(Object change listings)
○ ○ ○ ○ ○ ○ ○

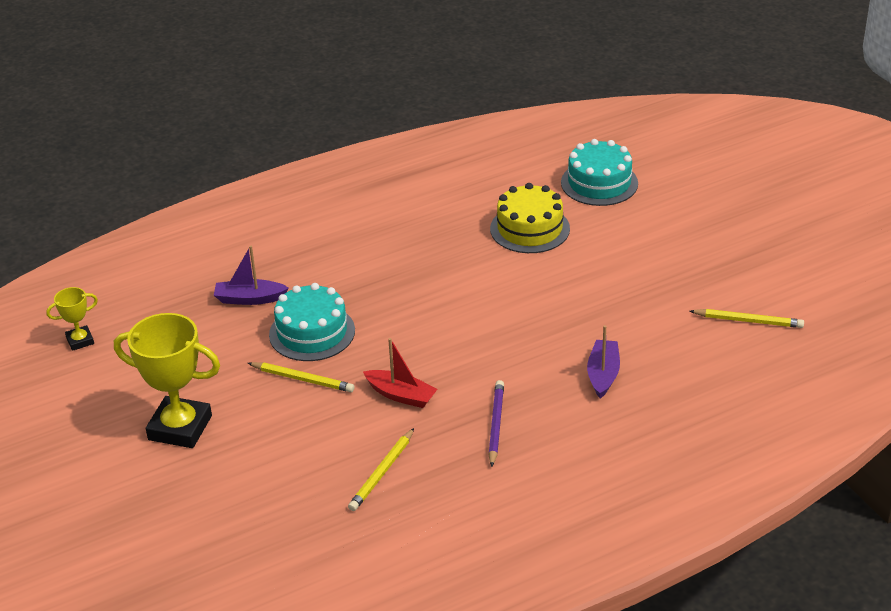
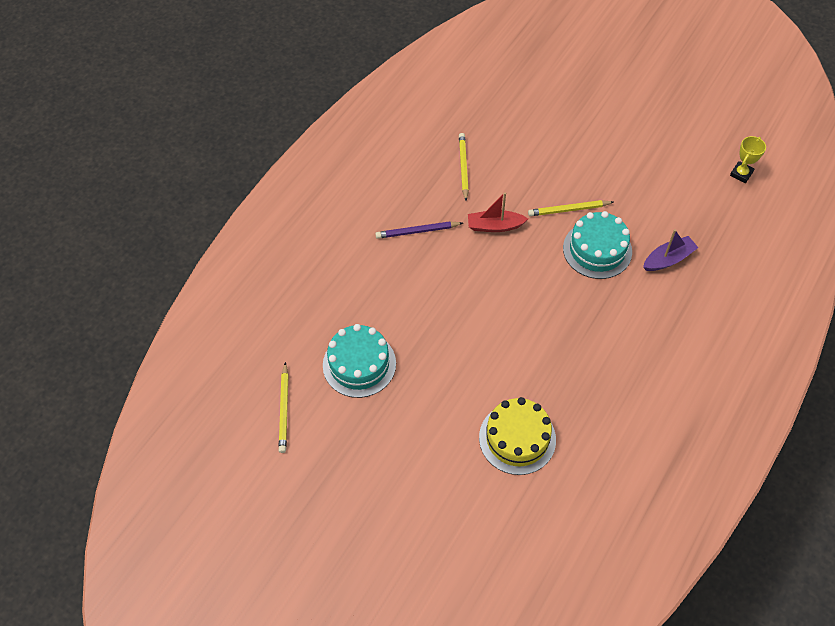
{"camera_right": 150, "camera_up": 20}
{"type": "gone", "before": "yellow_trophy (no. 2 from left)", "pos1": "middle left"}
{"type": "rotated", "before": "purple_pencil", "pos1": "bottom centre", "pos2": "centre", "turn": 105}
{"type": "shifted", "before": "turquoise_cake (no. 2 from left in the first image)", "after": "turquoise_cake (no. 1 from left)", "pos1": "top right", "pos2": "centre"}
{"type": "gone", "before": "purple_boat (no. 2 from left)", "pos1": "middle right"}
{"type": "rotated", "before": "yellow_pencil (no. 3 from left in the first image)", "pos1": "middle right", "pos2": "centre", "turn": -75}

○ ○ ○ ○ ○ ○ ○

Scan the lines above for the word "from", then copy each line that has it.

{"type": "gone", "before": "yellow_trophy (no. 2 from left)", "pos1": "middle left"}
{"type": "shifted", "before": "turquoise_cake (no. 2 from left in the first image)", "after": "turquoise_cake (no. 1 from left)", "pos1": "top right", "pos2": "centre"}
{"type": "gone", "before": "purple_boat (no. 2 from left)", "pos1": "middle right"}
{"type": "rotated", "before": "yellow_pencil (no. 3 from left in the first image)", "pos1": "middle right", "pos2": "centre", "turn": -75}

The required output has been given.